YOUR TASK >> Would you please return the lines of the entries below starting at the line that has "C2: 33nF (-15V, COM) -> 33nF (5V, COM)" and ending at the line that has "TH1: none -> 10k (5V, NET2)", both included, exactly as they are?
*** DATA FOR THIS TASK ***
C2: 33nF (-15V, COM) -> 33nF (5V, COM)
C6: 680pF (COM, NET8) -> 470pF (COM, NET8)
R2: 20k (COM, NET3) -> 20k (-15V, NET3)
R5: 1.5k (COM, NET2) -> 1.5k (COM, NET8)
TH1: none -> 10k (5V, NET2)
*** End of DATA FOR THIS TASK ***
*** DATA FOR THIS TASK ***
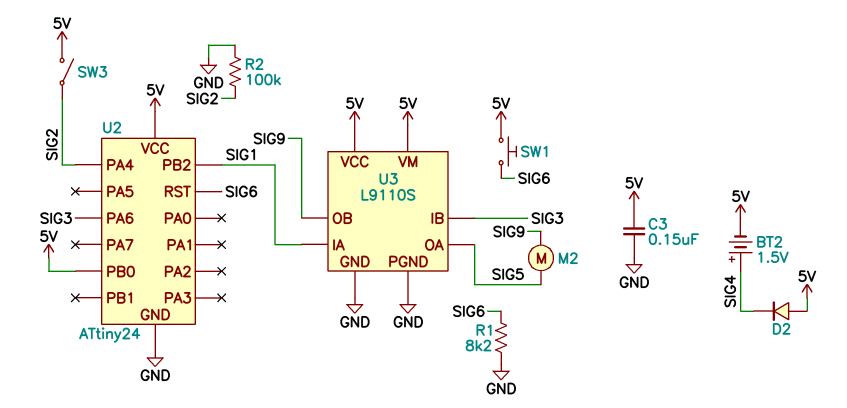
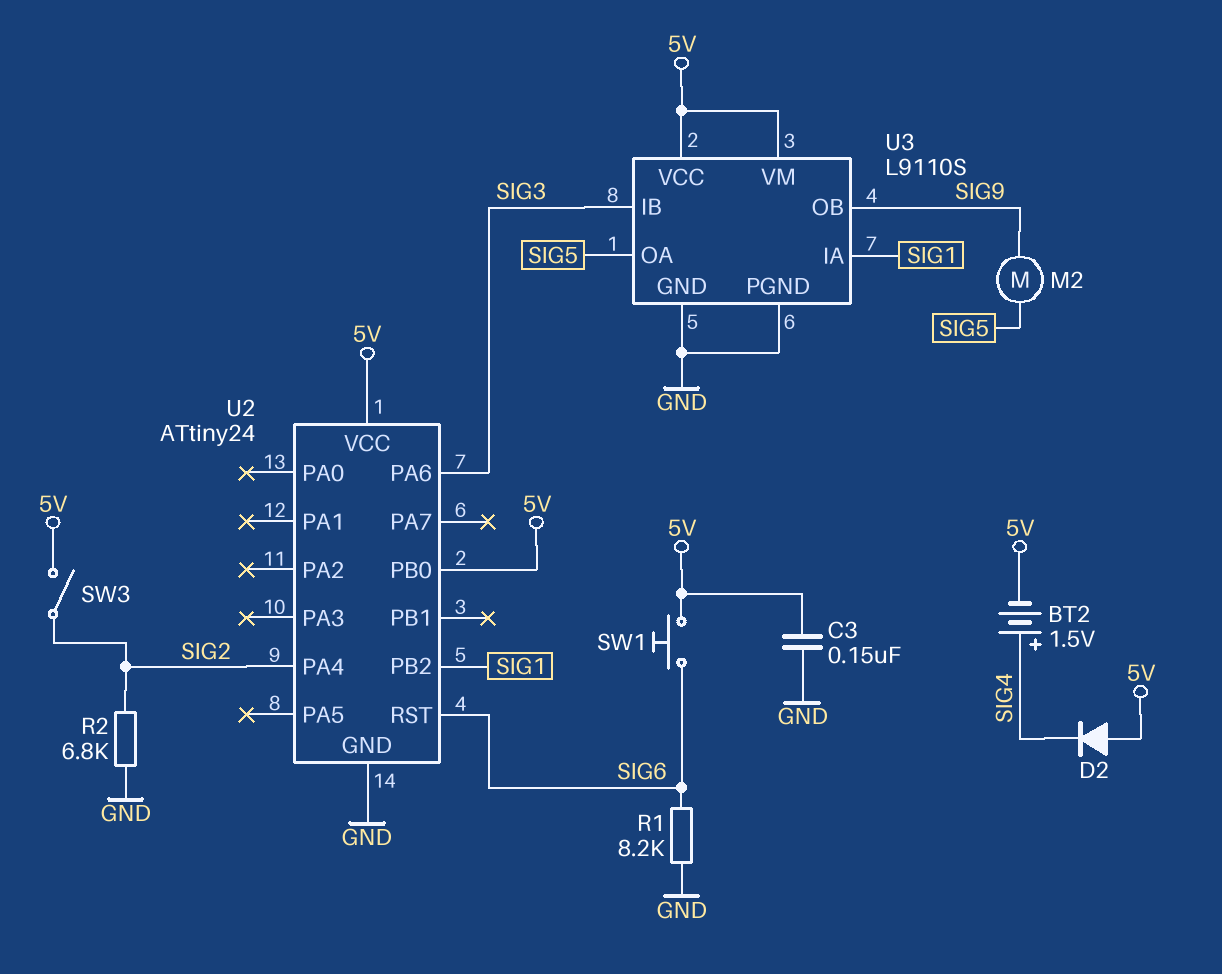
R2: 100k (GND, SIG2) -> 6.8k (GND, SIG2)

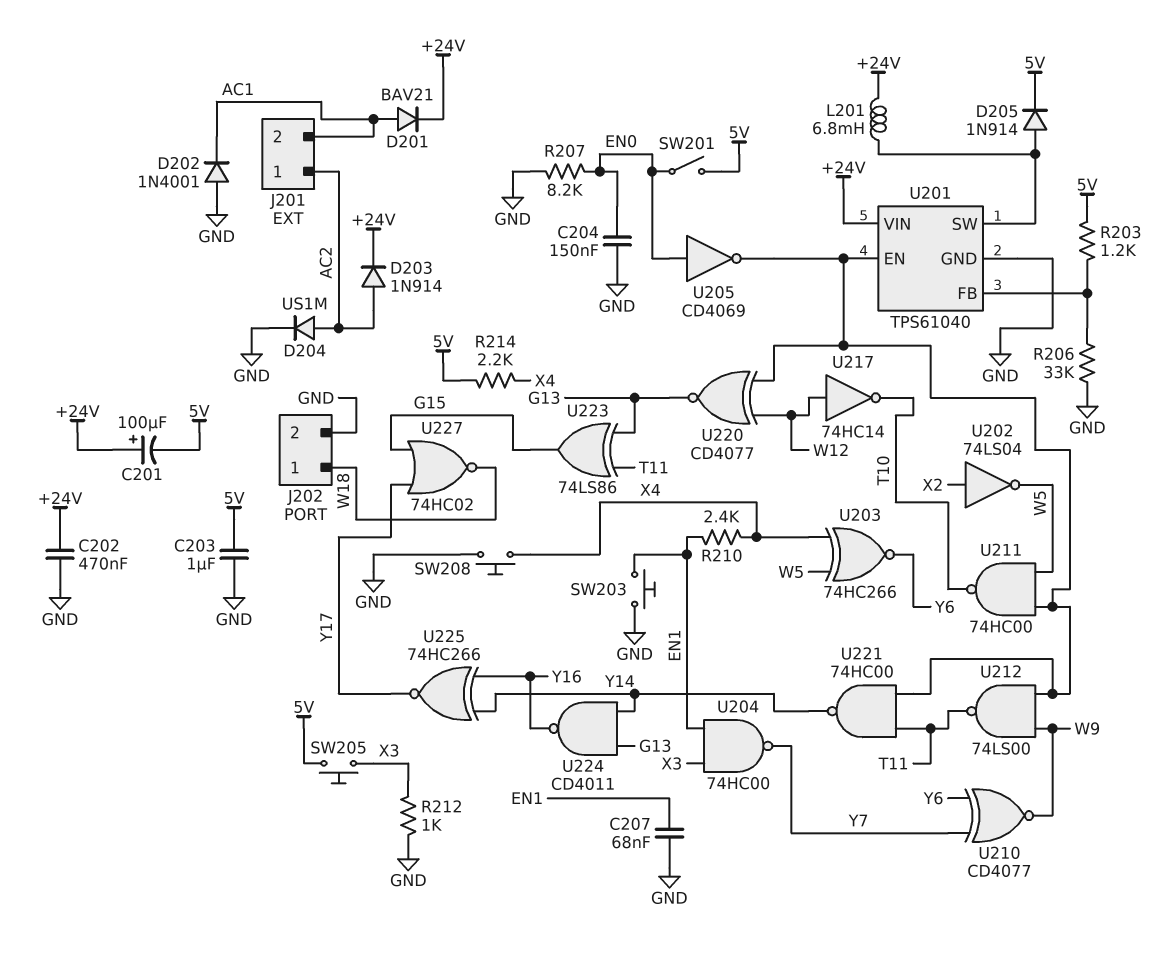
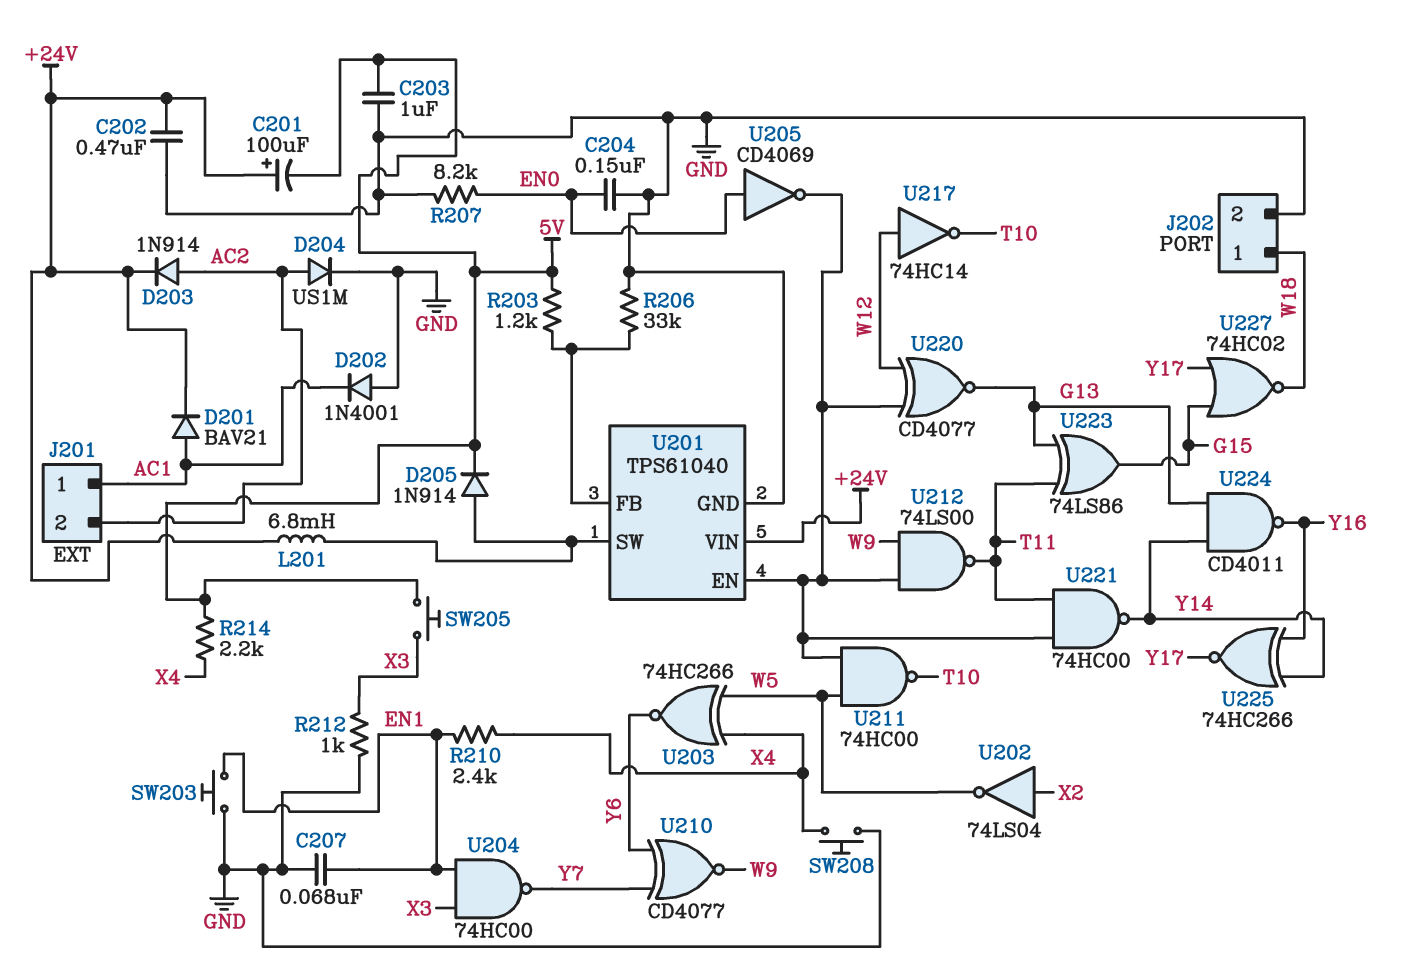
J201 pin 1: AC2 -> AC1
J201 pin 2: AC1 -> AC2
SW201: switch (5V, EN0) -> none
*** End of DATA FOR THIS TASK ***
*** DATA FOR THIS TASK ***
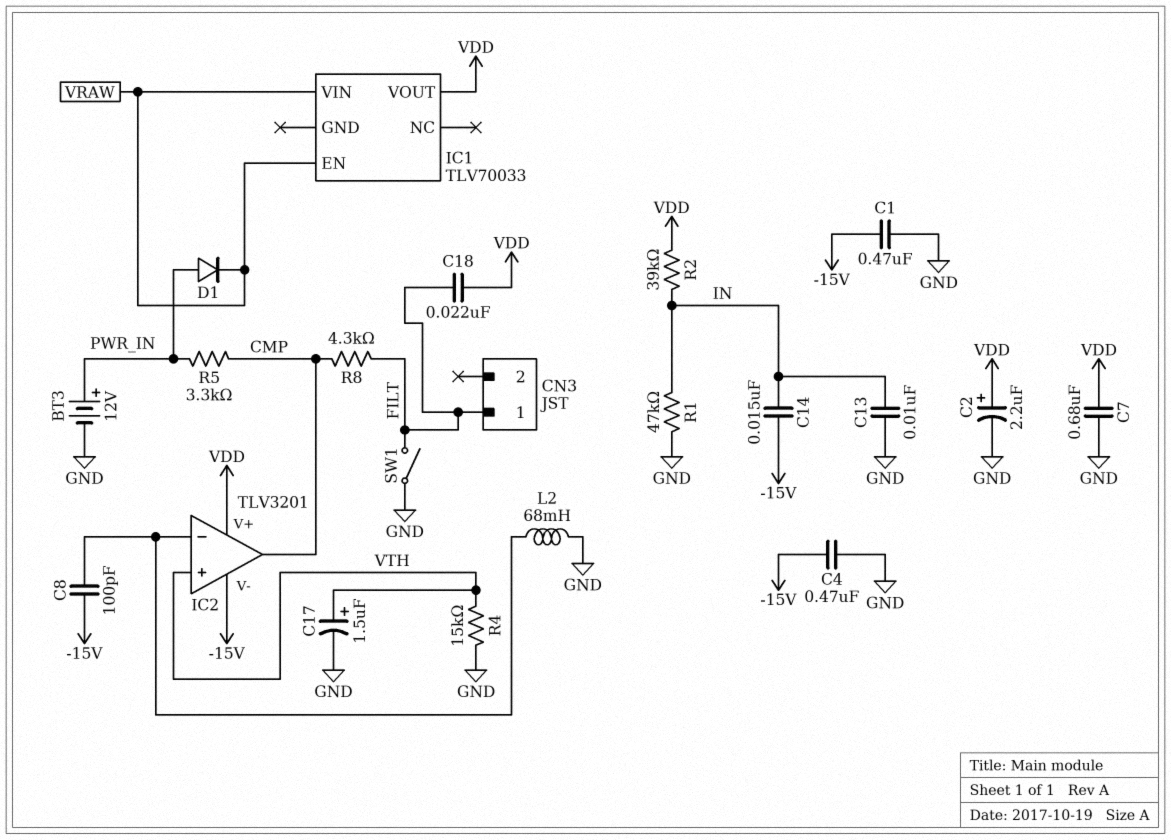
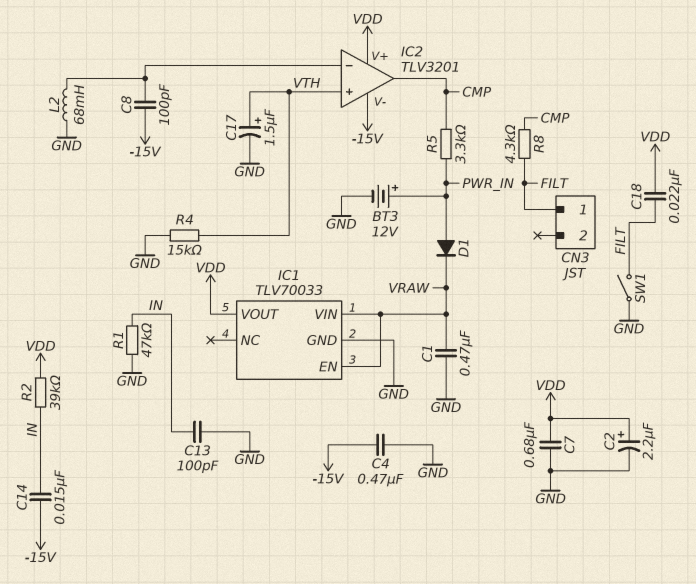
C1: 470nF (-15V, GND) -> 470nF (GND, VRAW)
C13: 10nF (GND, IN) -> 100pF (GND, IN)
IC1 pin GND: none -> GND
*** End of DATA FOR THIS TASK ***
TASK RESULT >>
C2: 33nF (-15V, COM) -> 33nF (5V, COM)
C6: 680pF (COM, NET8) -> 470pF (COM, NET8)
R2: 20k (COM, NET3) -> 20k (-15V, NET3)
R5: 1.5k (COM, NET2) -> 1.5k (COM, NET8)
TH1: none -> 10k (5V, NET2)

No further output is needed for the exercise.